● TRY IT: Look through the data below for the string "plus", and copy every line where it turns up.

** Opening INFORMATION SUPPLIED block **

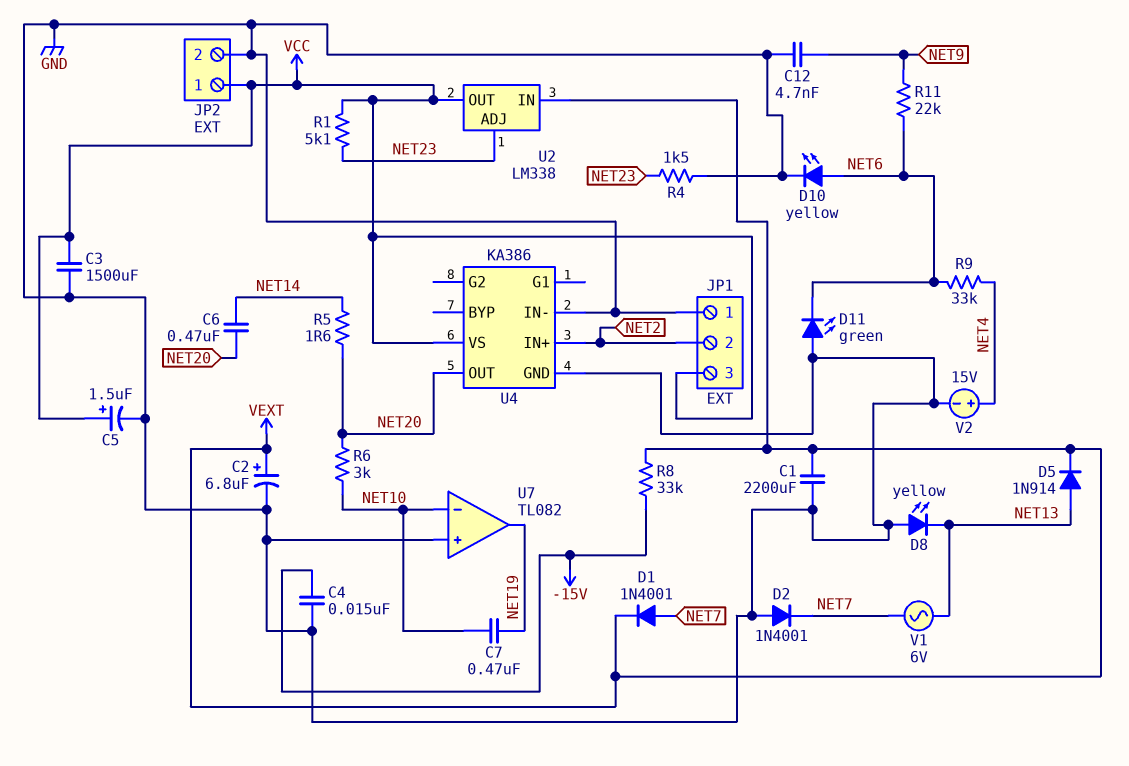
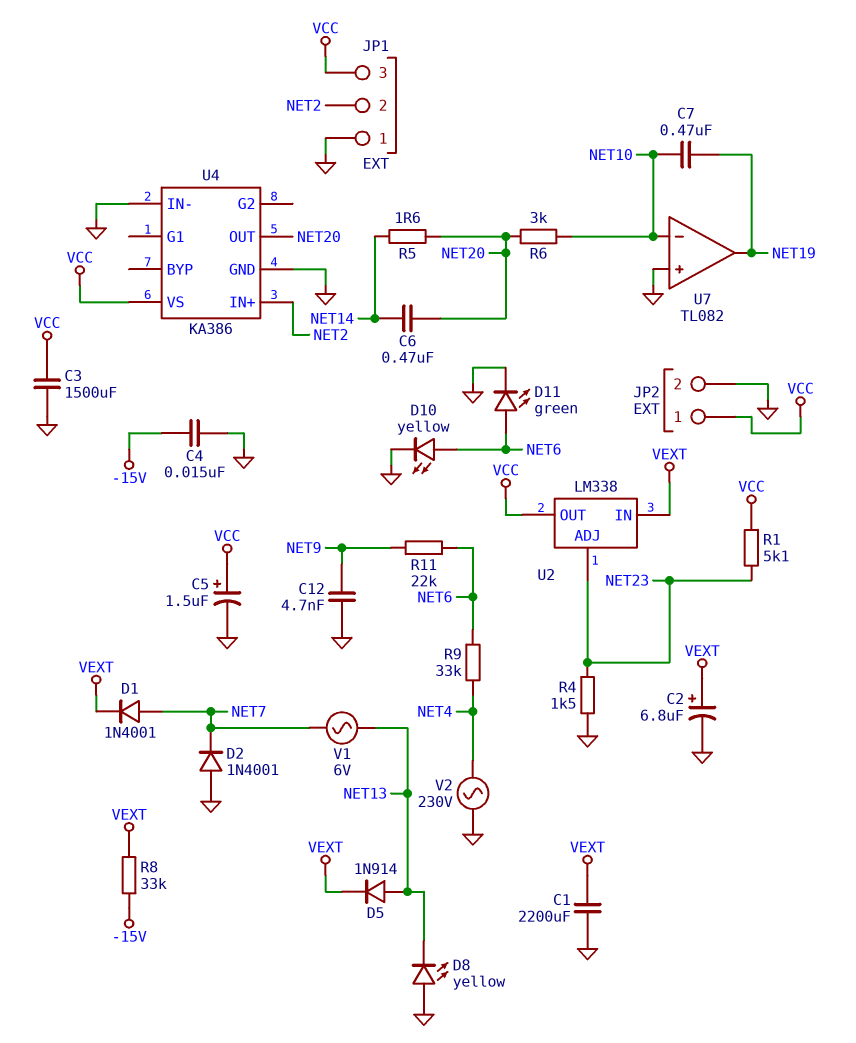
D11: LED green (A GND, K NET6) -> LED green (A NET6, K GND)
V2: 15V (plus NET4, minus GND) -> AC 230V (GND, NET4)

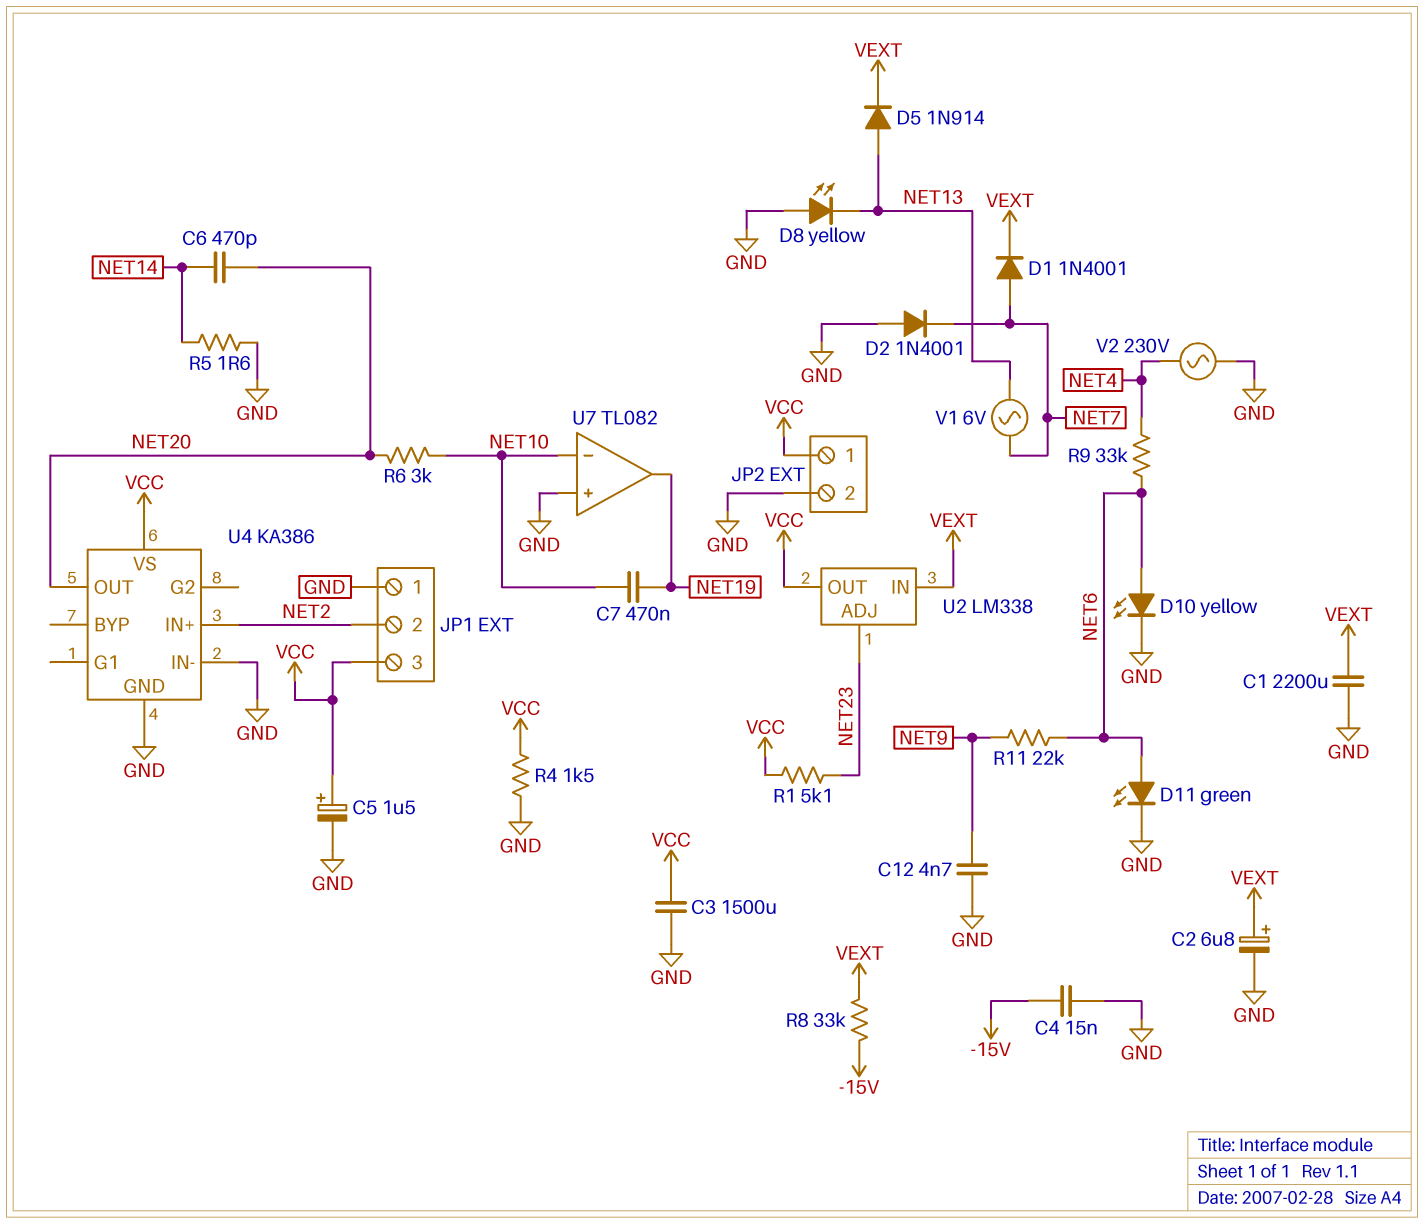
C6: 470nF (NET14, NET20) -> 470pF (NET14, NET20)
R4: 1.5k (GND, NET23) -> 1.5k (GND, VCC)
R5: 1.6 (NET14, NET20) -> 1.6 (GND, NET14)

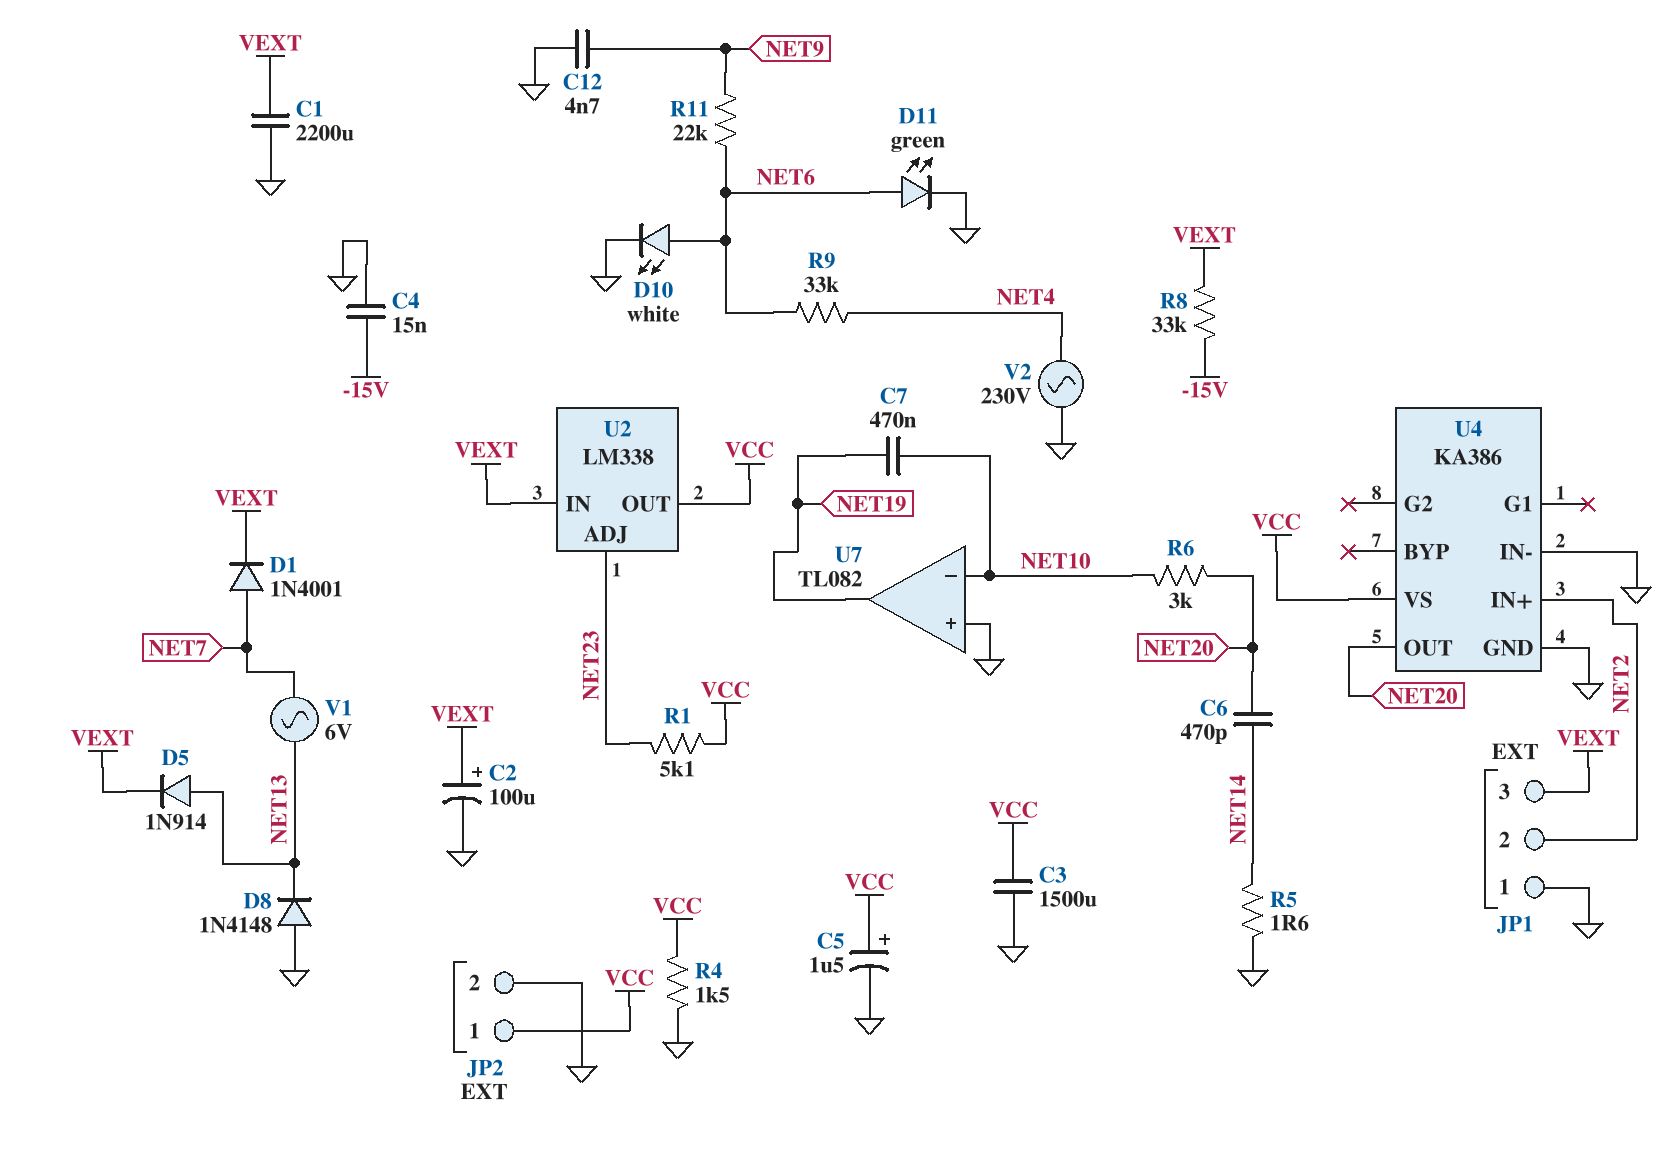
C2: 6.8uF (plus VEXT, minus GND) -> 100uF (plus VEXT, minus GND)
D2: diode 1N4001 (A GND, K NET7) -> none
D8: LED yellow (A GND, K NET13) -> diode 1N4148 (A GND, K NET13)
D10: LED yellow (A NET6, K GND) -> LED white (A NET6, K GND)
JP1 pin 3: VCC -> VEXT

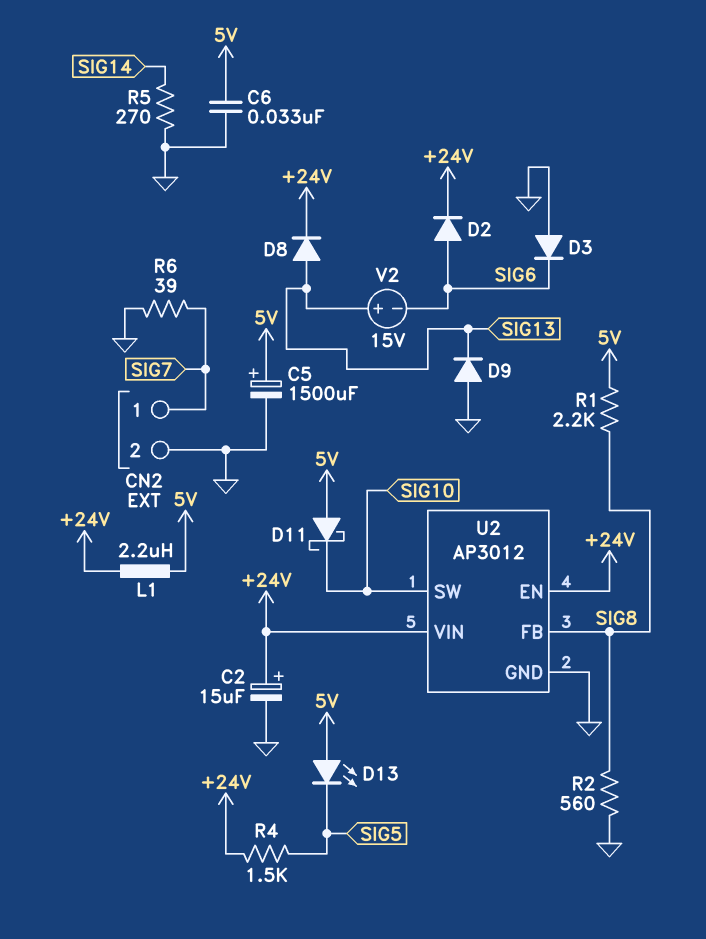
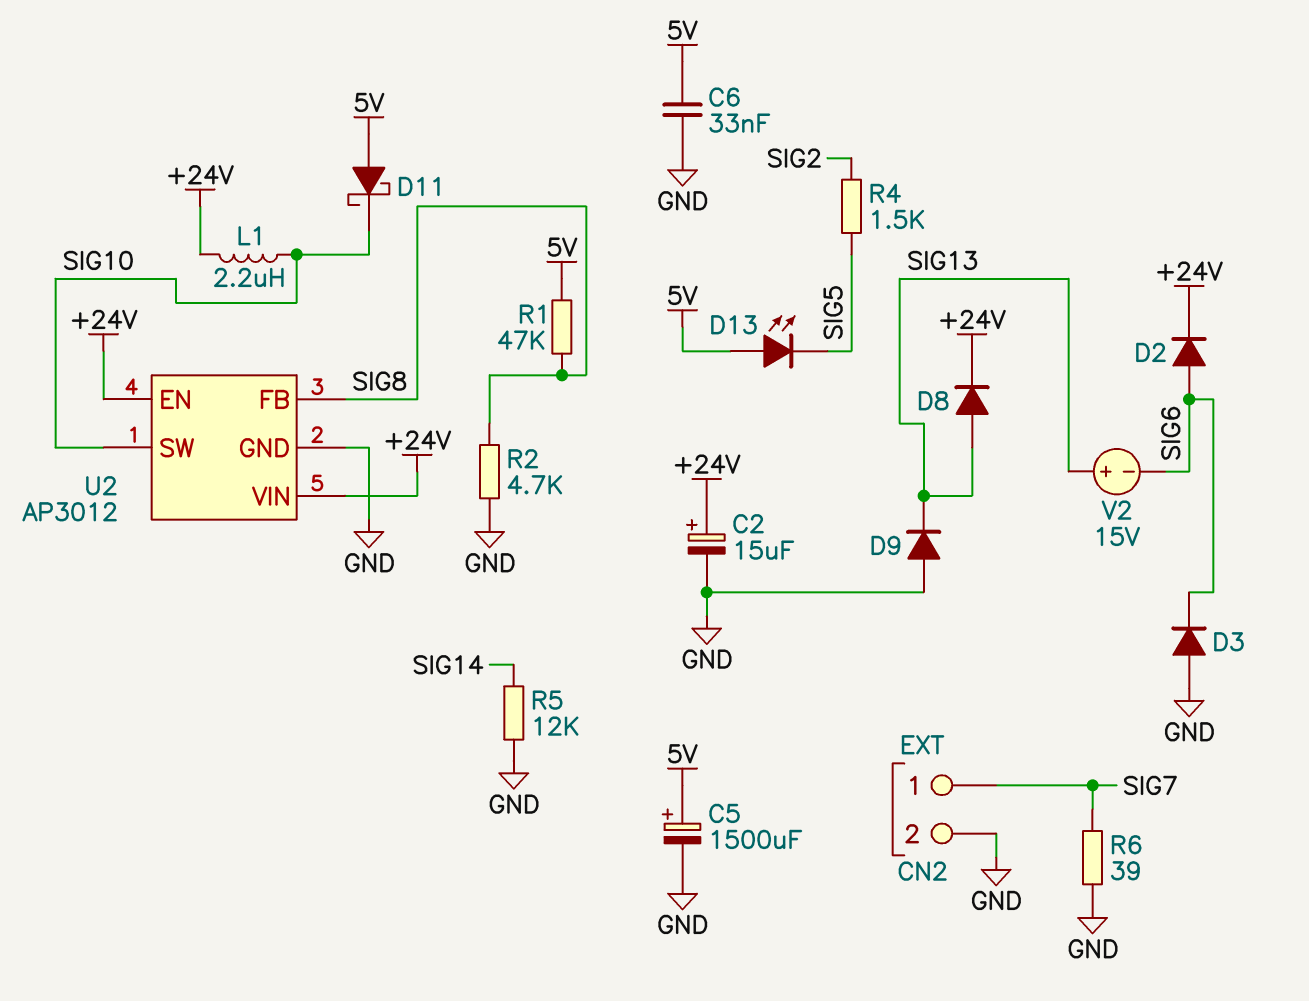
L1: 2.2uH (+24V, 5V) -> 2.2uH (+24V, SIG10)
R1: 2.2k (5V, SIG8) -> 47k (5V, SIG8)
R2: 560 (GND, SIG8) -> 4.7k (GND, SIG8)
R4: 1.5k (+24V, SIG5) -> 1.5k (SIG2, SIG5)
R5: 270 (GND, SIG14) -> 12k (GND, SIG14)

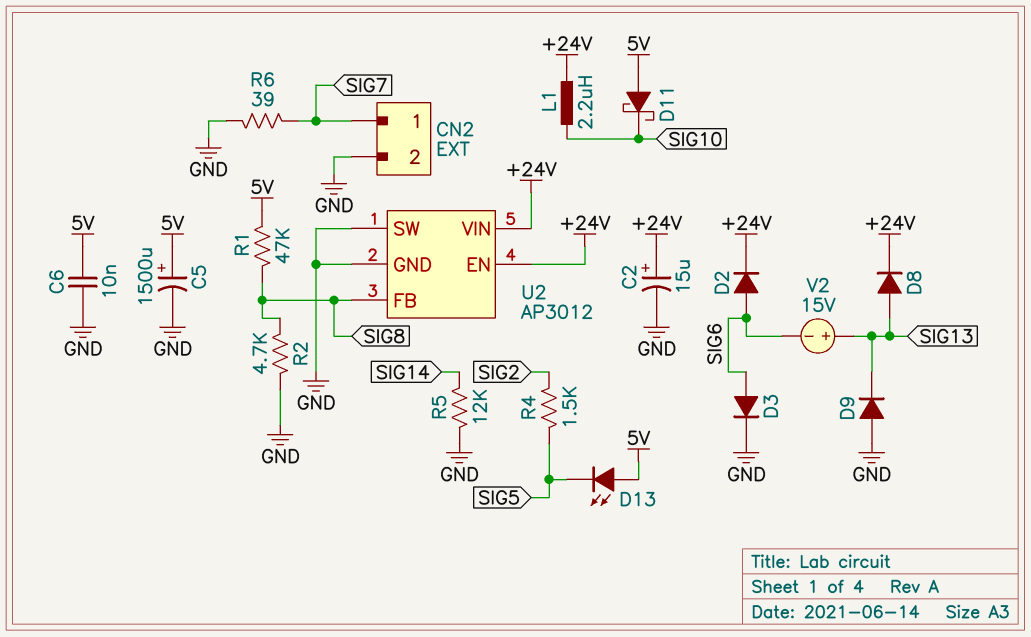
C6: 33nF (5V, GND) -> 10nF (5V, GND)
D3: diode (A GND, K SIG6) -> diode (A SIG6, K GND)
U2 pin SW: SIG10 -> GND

** Closing INFORMATION SUPPLIED block **

● OUTPUT OF THE EXERCISE:
V2: 15V (plus NET4, minus GND) -> AC 230V (GND, NET4)
C2: 6.8uF (plus VEXT, minus GND) -> 100uF (plus VEXT, minus GND)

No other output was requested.